(Exercise directions):
The answer must be every line from the listing that holds the string "orange".

(Raw data Opens)

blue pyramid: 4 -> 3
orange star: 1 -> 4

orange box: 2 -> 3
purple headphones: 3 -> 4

(Raw data Closes)
(Raw data Opens)

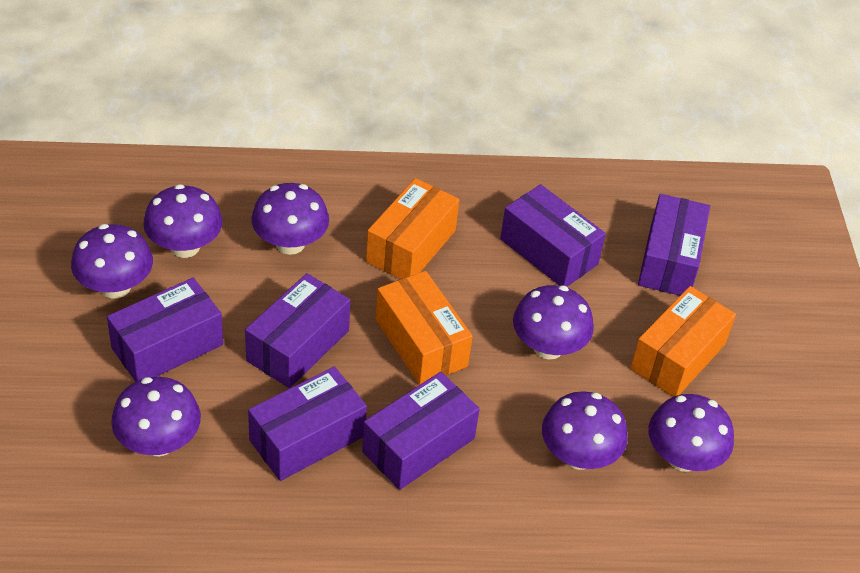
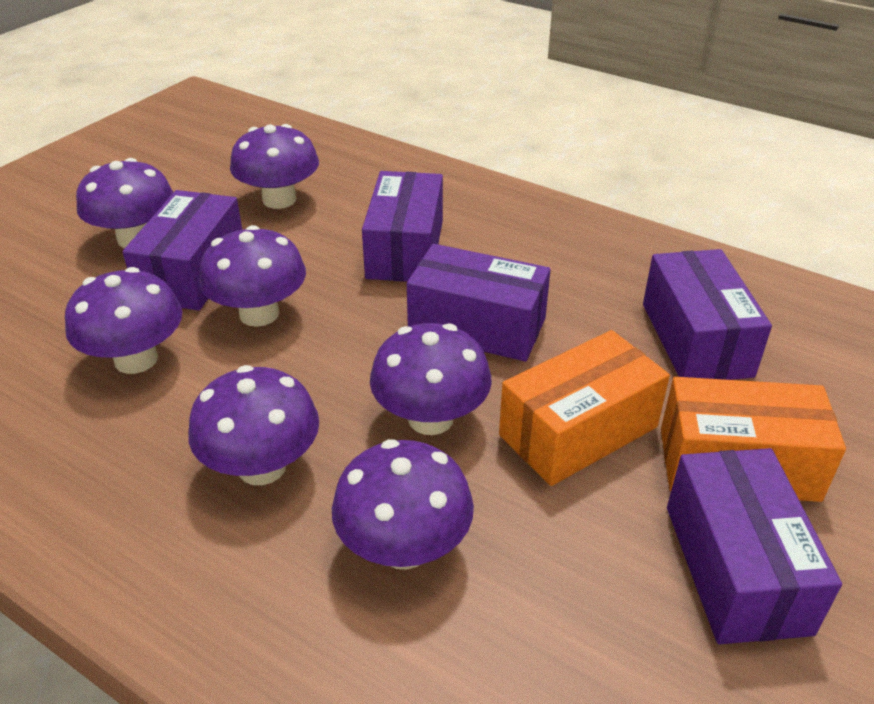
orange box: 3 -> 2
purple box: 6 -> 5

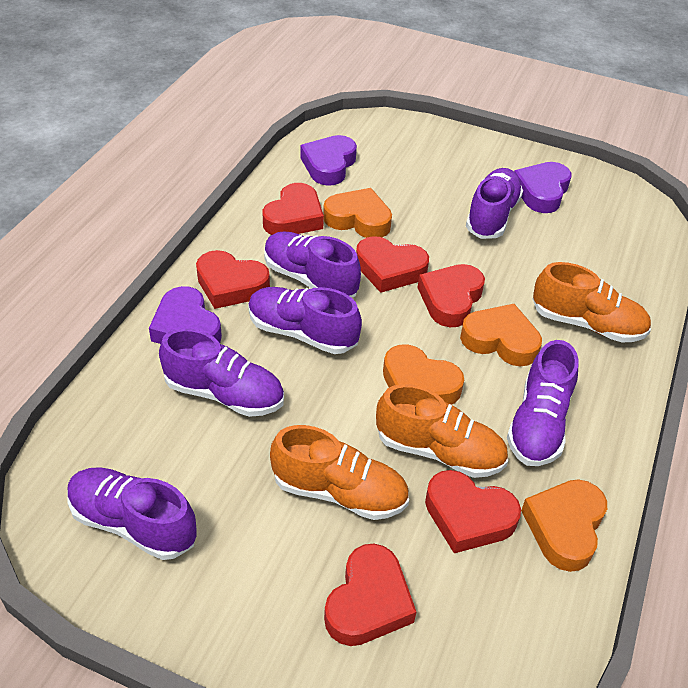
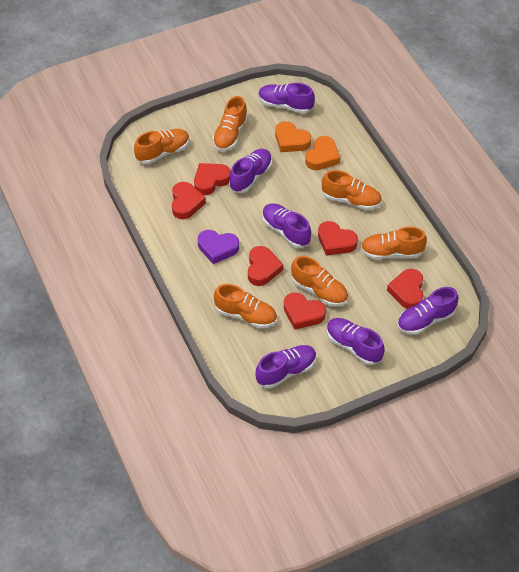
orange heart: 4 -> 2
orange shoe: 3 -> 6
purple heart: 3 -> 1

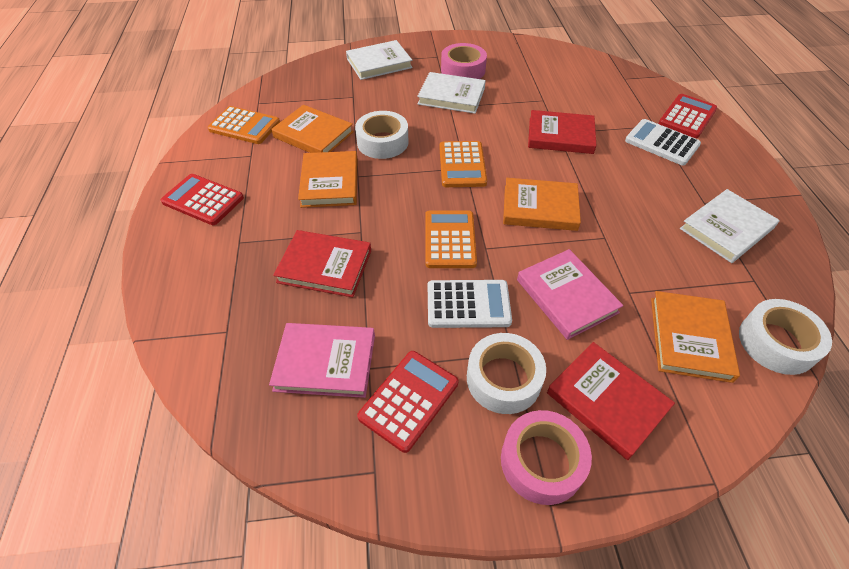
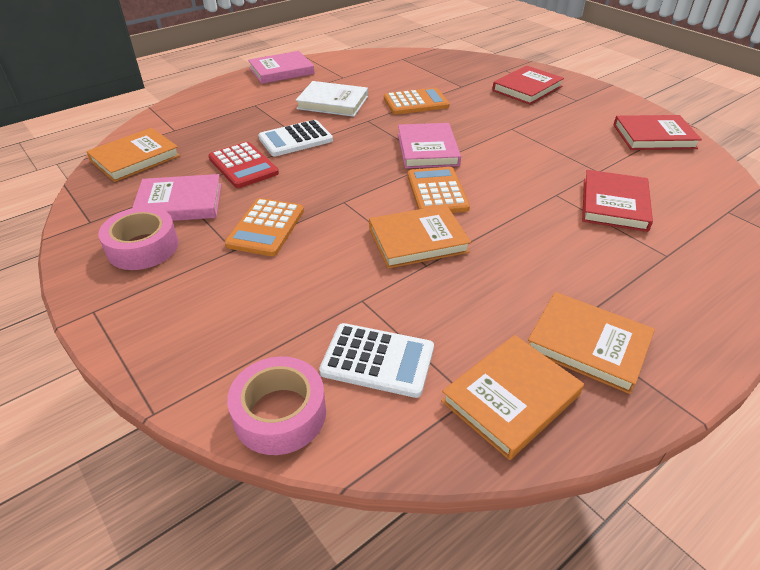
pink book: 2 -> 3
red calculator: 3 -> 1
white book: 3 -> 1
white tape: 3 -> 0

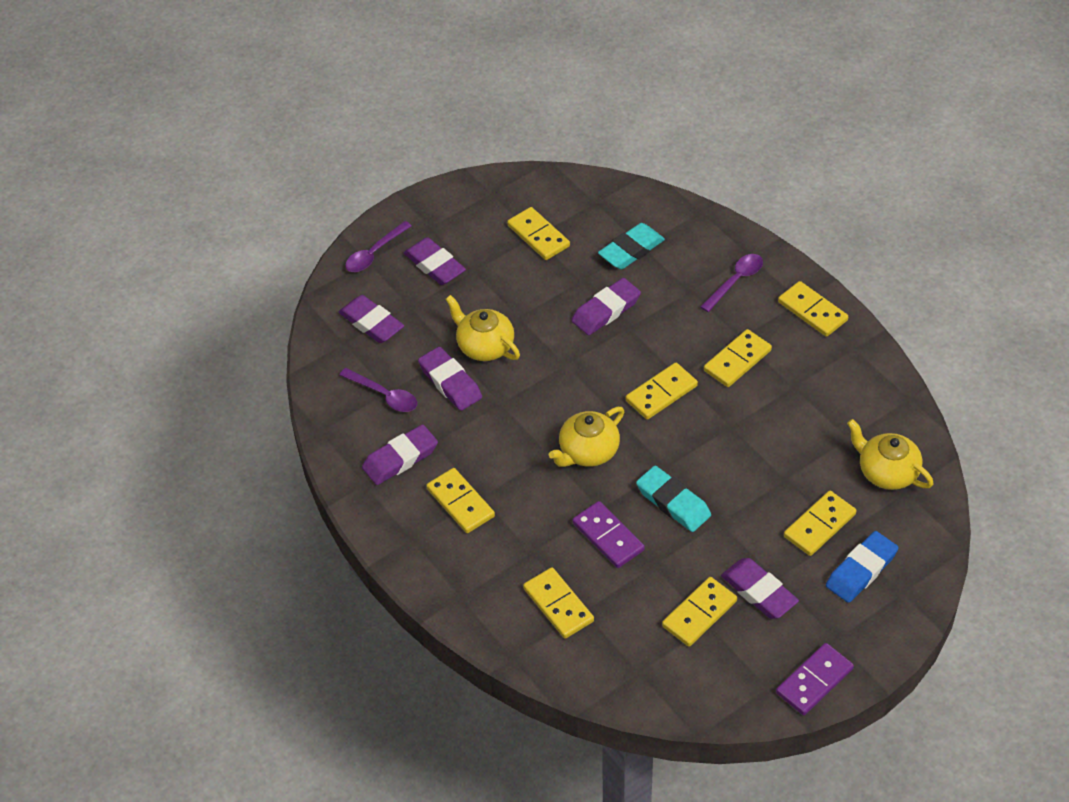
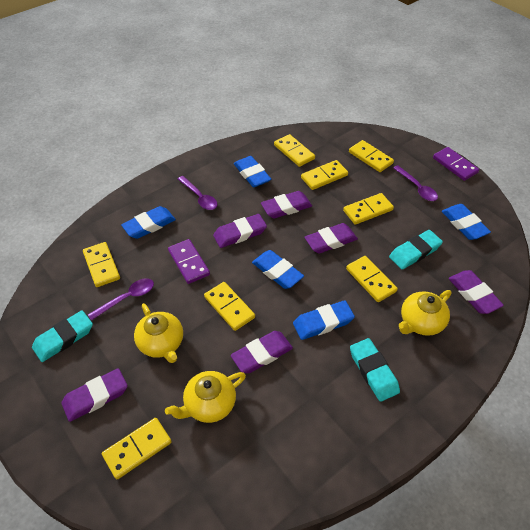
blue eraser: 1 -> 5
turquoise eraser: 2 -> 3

(Raw data Closes)

(Exercise result):
orange star: 1 -> 4
orange box: 2 -> 3
orange box: 3 -> 2
orange heart: 4 -> 2
orange shoe: 3 -> 6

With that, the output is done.